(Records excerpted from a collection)
-- -- --

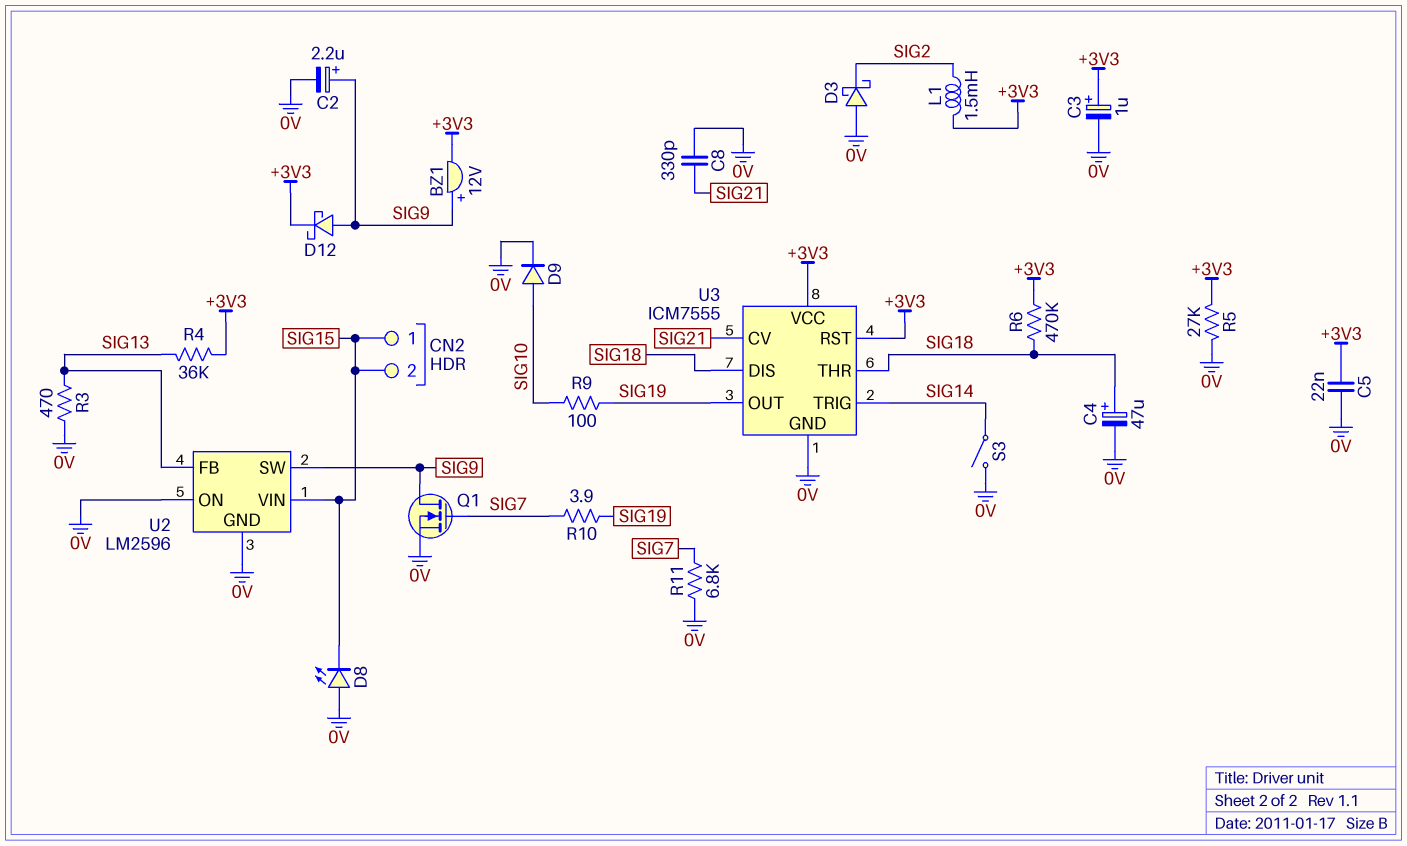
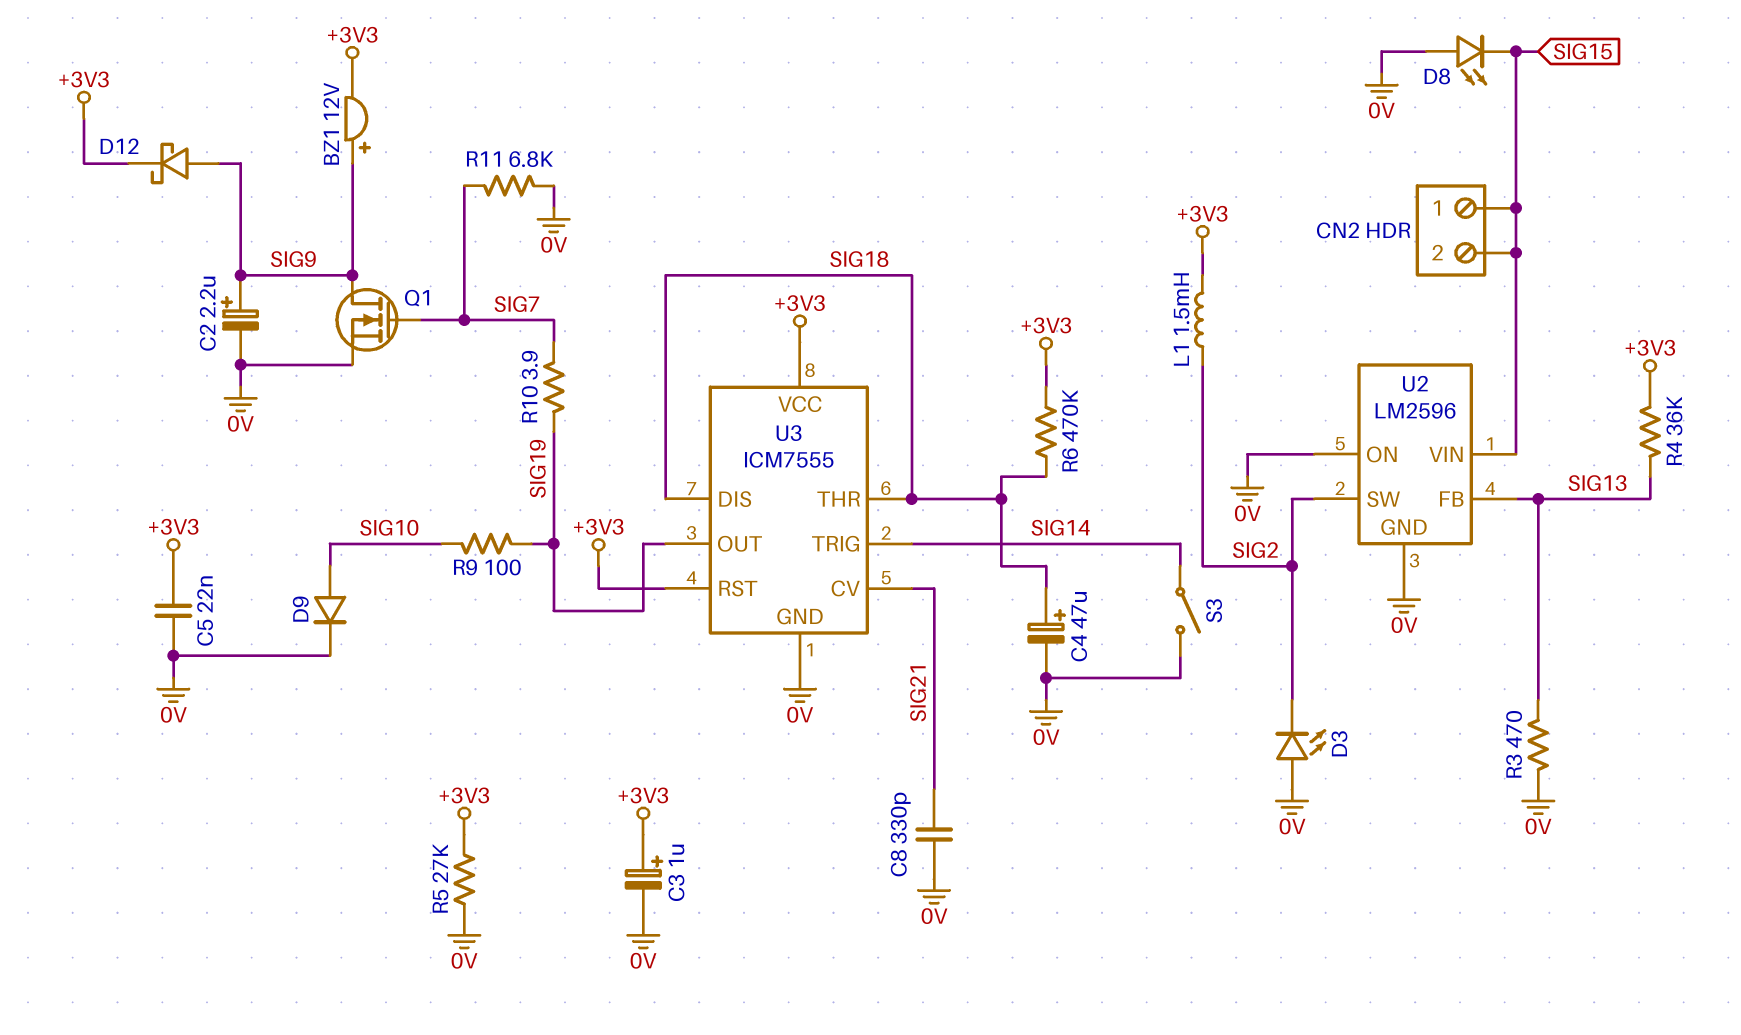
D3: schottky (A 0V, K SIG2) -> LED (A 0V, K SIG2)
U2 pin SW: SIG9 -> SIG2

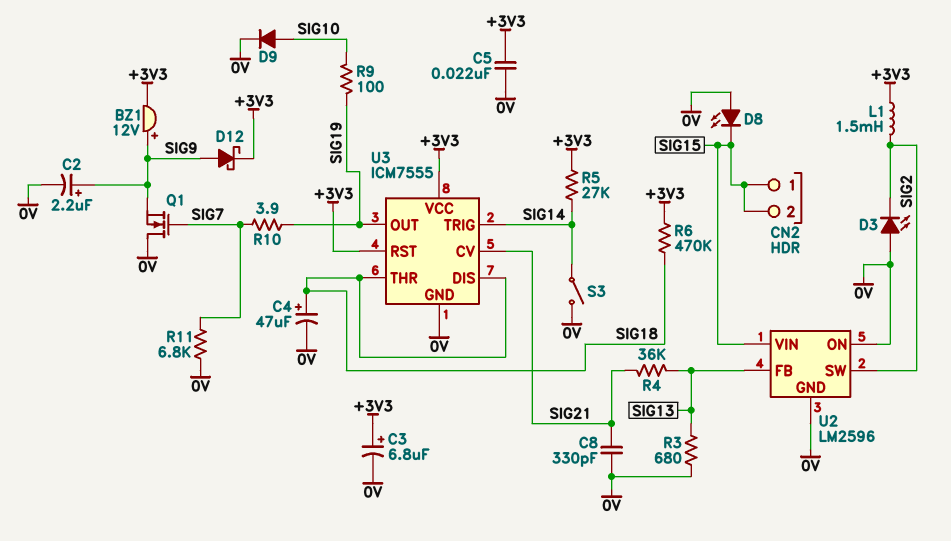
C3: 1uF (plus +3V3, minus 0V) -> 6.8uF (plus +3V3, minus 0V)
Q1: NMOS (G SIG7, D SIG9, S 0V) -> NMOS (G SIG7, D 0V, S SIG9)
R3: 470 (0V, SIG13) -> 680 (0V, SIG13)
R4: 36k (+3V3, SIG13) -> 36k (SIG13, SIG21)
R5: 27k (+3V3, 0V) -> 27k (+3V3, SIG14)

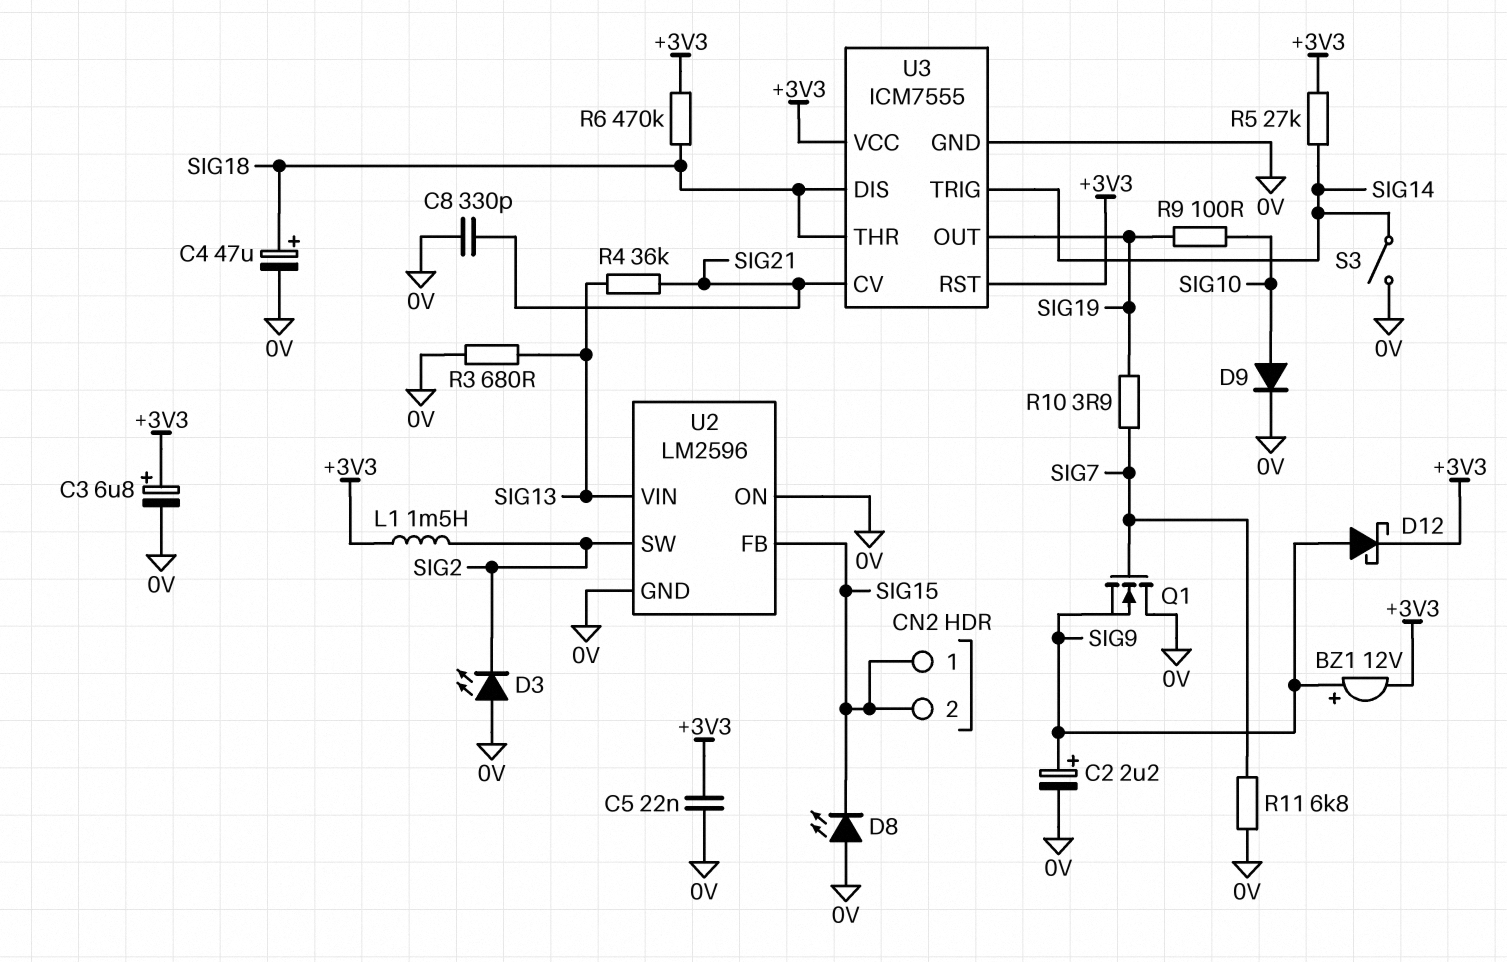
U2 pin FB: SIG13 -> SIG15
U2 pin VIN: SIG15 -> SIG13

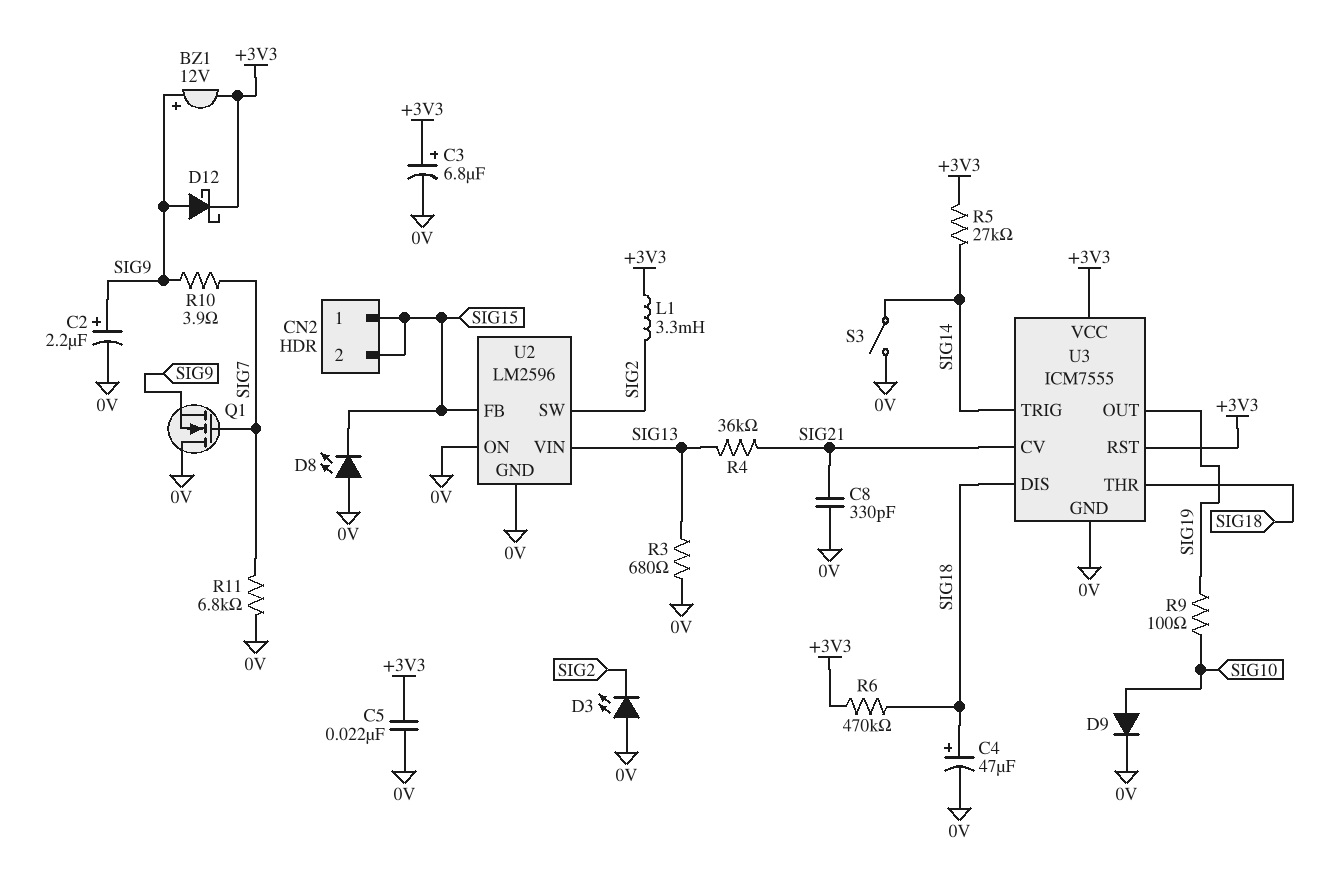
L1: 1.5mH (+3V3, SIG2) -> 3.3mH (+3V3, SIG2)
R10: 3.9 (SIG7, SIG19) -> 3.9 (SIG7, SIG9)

-- -- --

Each line of the data should be printed again exactly. Please leave pictures out.

D3: schottky (A 0V, K SIG2) -> LED (A 0V, K SIG2)
U2 pin SW: SIG9 -> SIG2

C3: 1uF (plus +3V3, minus 0V) -> 6.8uF (plus +3V3, minus 0V)
Q1: NMOS (G SIG7, D SIG9, S 0V) -> NMOS (G SIG7, D 0V, S SIG9)
R3: 470 (0V, SIG13) -> 680 (0V, SIG13)
R4: 36k (+3V3, SIG13) -> 36k (SIG13, SIG21)
R5: 27k (+3V3, 0V) -> 27k (+3V3, SIG14)

U2 pin FB: SIG13 -> SIG15
U2 pin VIN: SIG15 -> SIG13

L1: 1.5mH (+3V3, SIG2) -> 3.3mH (+3V3, SIG2)
R10: 3.9 (SIG7, SIG19) -> 3.9 (SIG7, SIG9)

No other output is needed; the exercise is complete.